▶ **HOW TO COMPLETE THIS TASK**
In the listing below, find the line holding "insert: bottle in" and the line holding "camera: 70 degrees left, 10 degrees up". Write out those two lines and all lines between, exactly, and nothing more.

▶ **AVAILABLE DATA**
☆ ☆ ☆ ☆ ☆
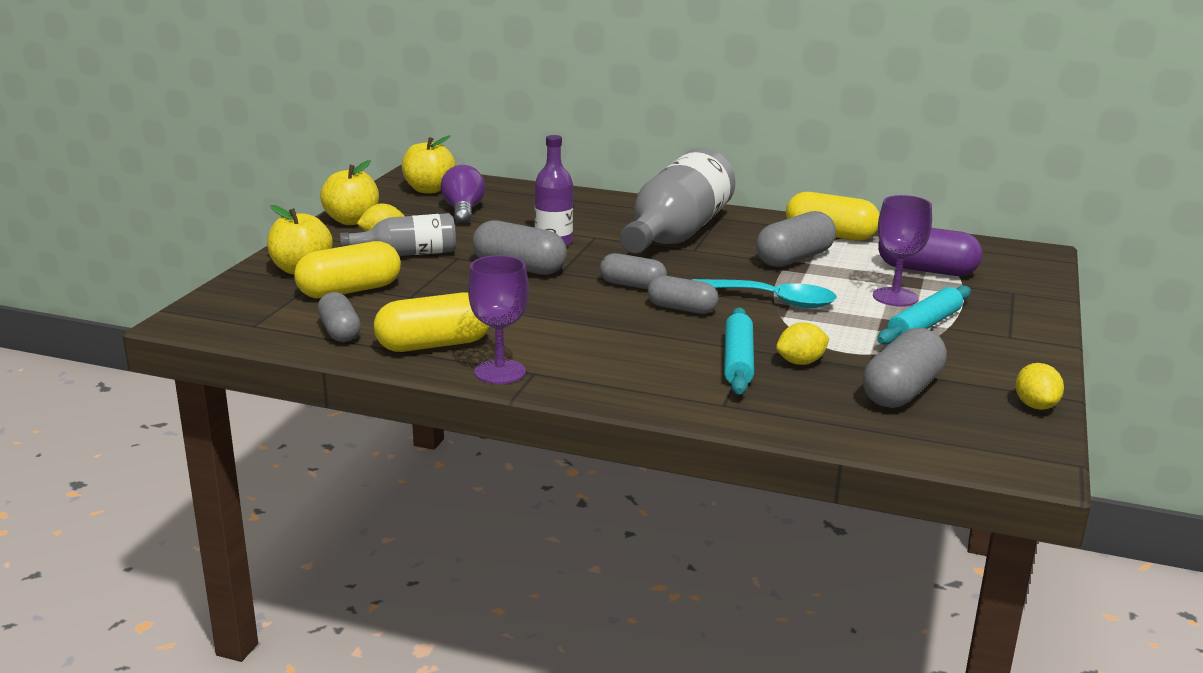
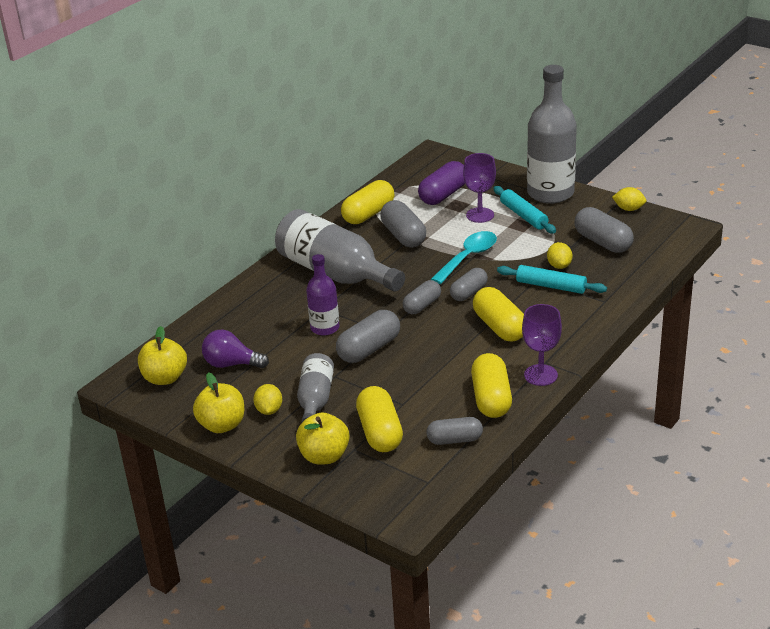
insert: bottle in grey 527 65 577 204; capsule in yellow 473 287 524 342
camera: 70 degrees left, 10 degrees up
☆ ☆ ☆ ☆ ☆
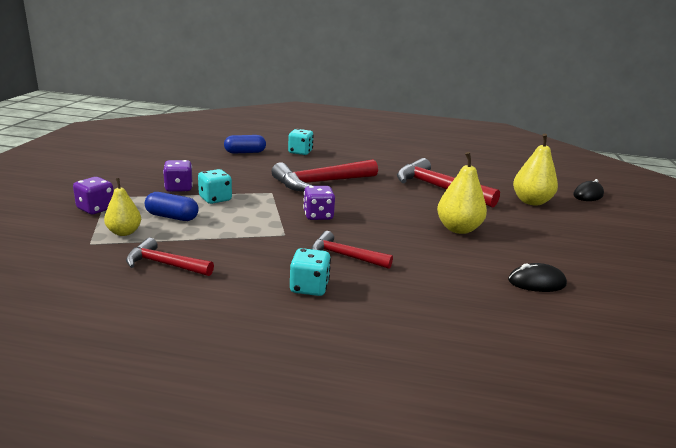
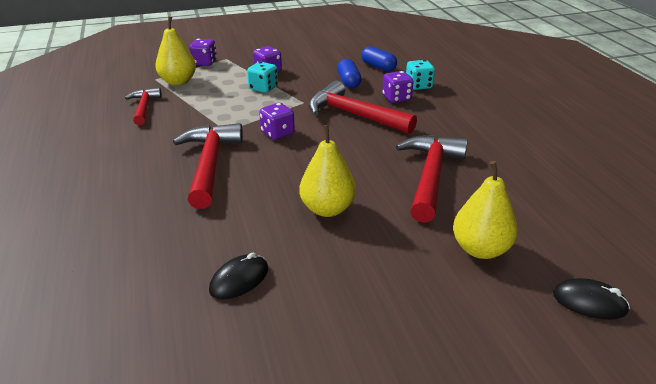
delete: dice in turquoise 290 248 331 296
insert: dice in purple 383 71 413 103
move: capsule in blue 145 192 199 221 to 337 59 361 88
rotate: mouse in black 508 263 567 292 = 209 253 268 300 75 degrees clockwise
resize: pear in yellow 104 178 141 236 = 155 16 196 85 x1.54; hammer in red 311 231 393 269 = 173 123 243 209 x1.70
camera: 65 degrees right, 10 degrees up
☆ ☆ ☆ ☆ ☆
▶ **COMPLETED TASK**
insert: bottle in grey 527 65 577 204; capsule in yellow 473 287 524 342
camera: 70 degrees left, 10 degrees up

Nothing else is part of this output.